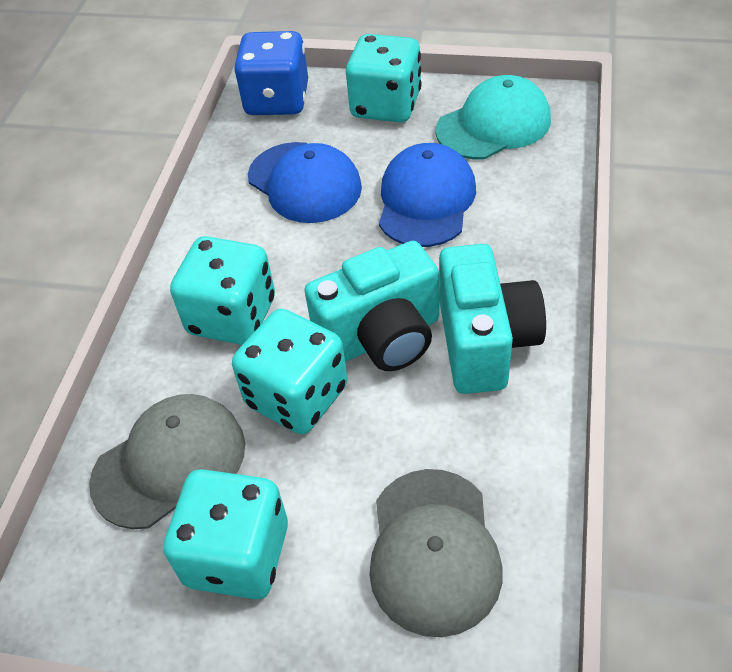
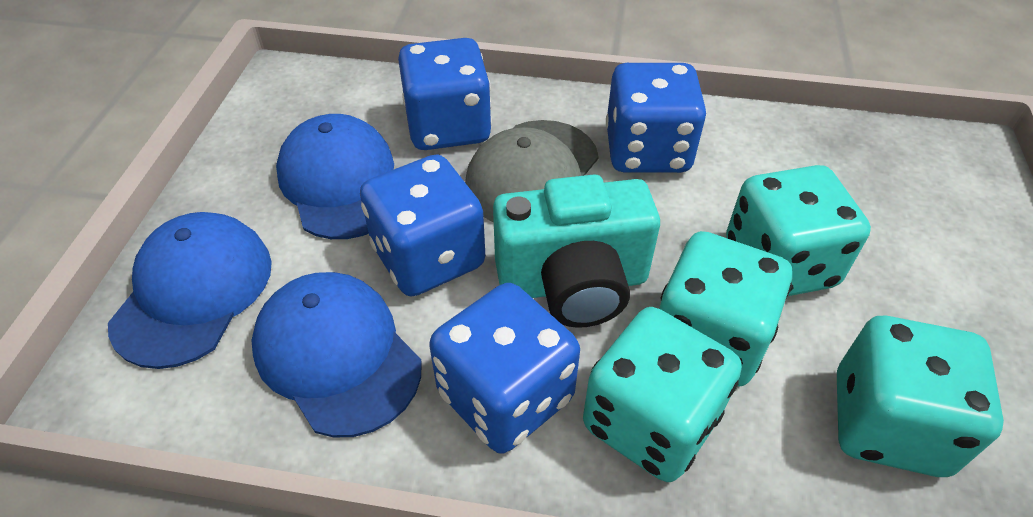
blue cap: 2 -> 3
blue dice: 1 -> 4
grey cap: 2 -> 1
turquoise camera: 2 -> 1
turquoise cap: 1 -> 0

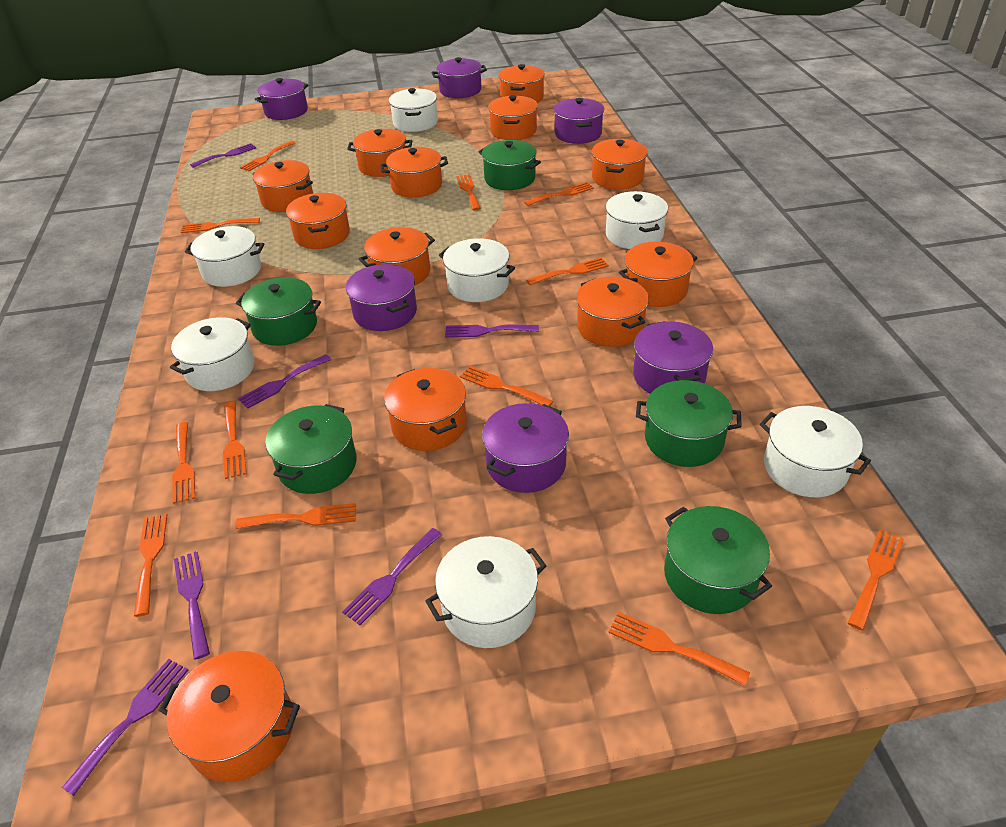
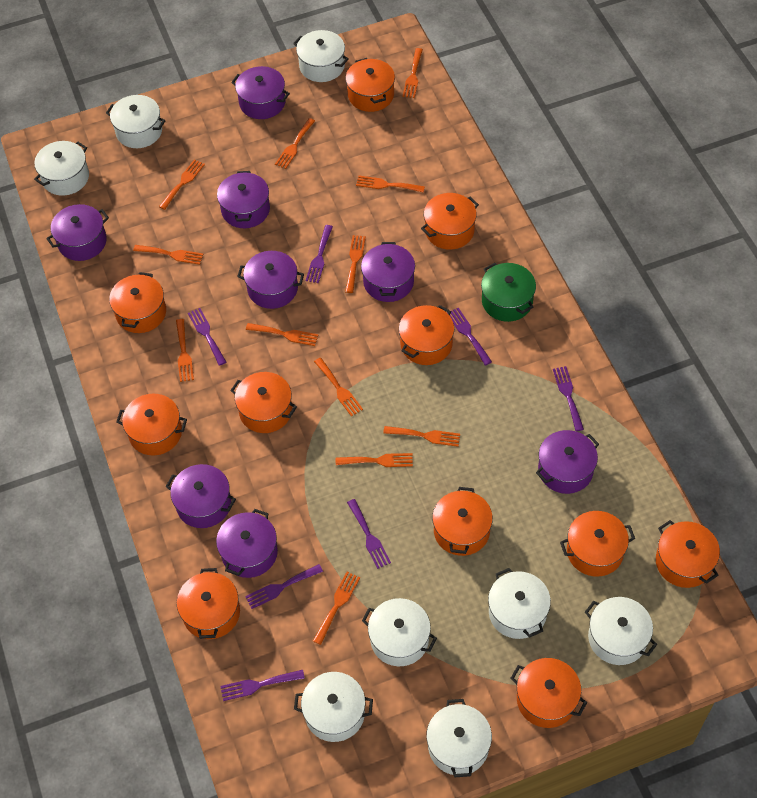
green pot: 5 -> 1
orange pot: 12 -> 11
purple fork: 6 -> 7
purple pot: 6 -> 8
white pot: 7 -> 8

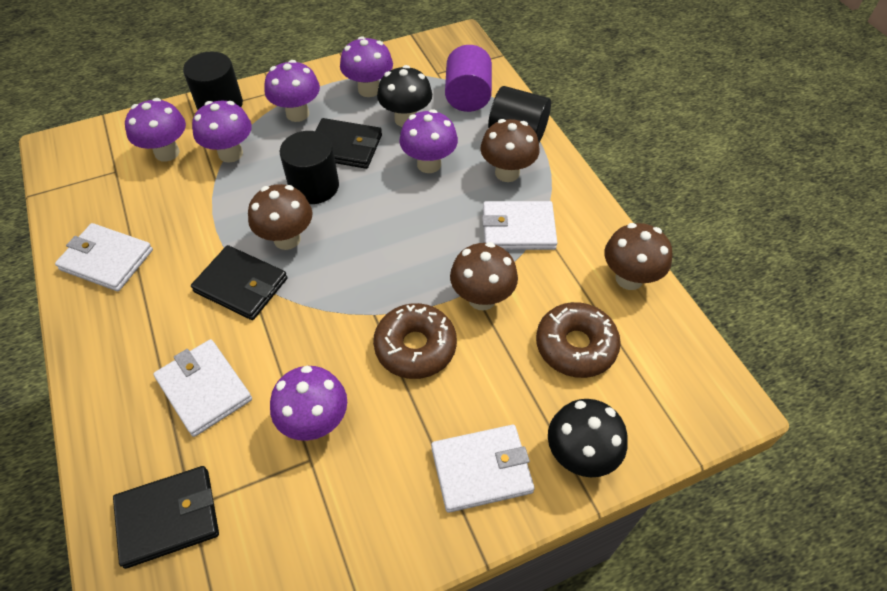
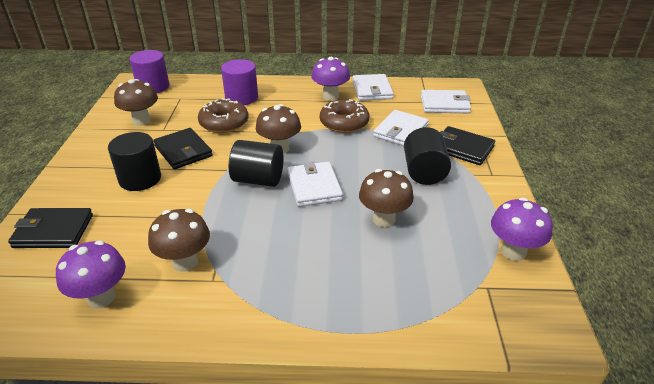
black mushroom: 2 -> 0
purple cylinder: 1 -> 2
purple mushroom: 6 -> 3

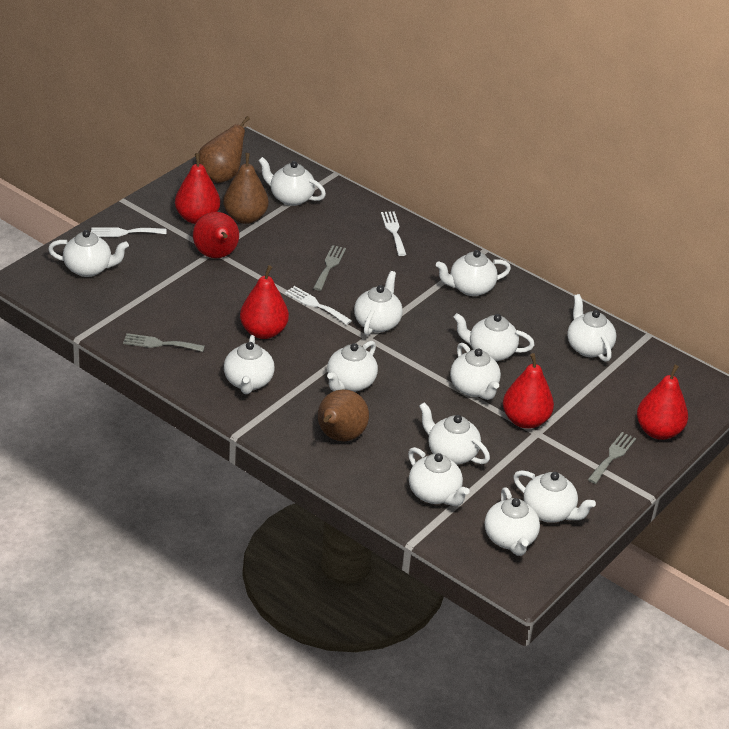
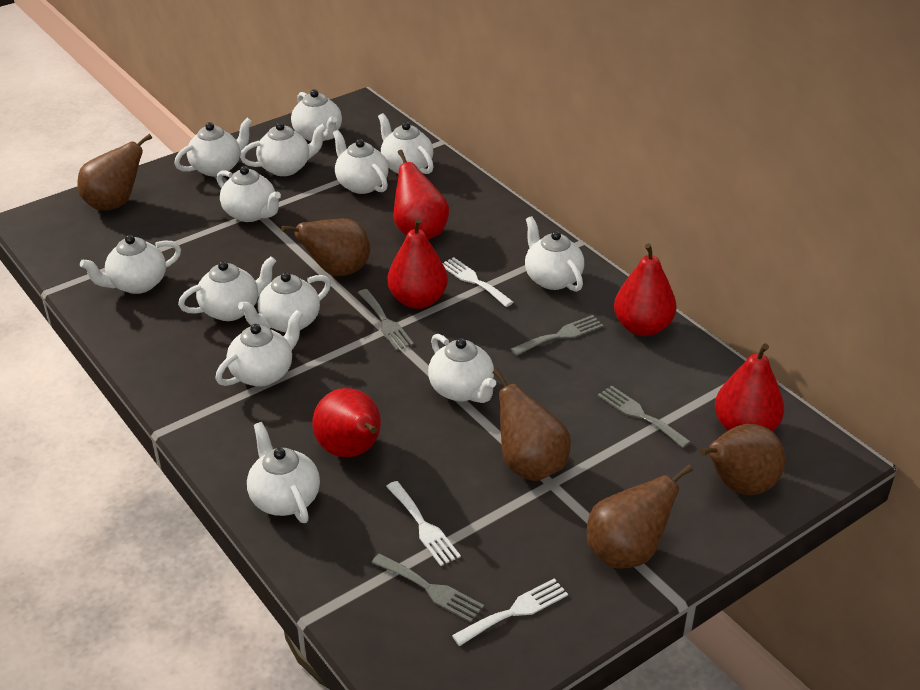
brown pear: 3 -> 5
grey fork: 3 -> 4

----------------

→ Problem to work on:
Look above for lines with the word "turquoise" and copy them all.

→ Output:
turquoise camera: 2 -> 1
turquoise cap: 1 -> 0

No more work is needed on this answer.